### Data supplied
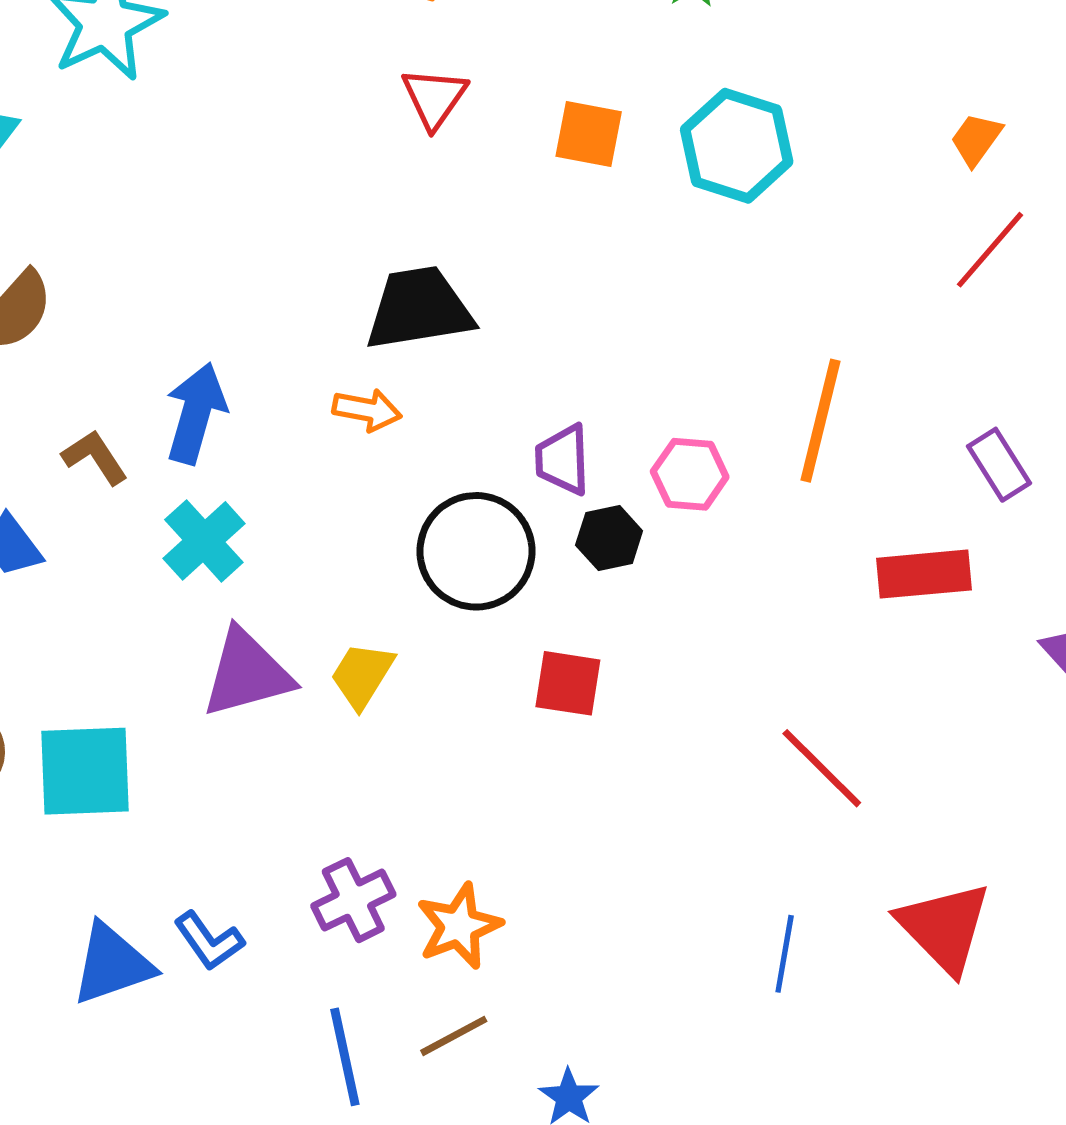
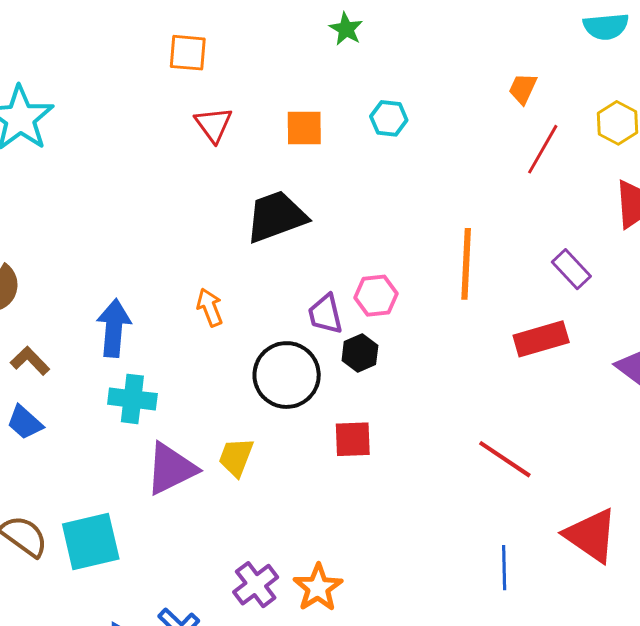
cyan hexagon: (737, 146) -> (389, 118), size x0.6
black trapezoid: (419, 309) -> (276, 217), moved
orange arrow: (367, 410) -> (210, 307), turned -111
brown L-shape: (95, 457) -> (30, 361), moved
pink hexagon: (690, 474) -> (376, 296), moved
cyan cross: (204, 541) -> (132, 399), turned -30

### What this task involves
Everything from the line with "brown L-shape: (95, 457) -> (30, 361), moved" to the last line of the entries is to be written out exactly; omit all earlier lines.

### Answer to the problem
brown L-shape: (95, 457) -> (30, 361), moved
pink hexagon: (690, 474) -> (376, 296), moved
cyan cross: (204, 541) -> (132, 399), turned -30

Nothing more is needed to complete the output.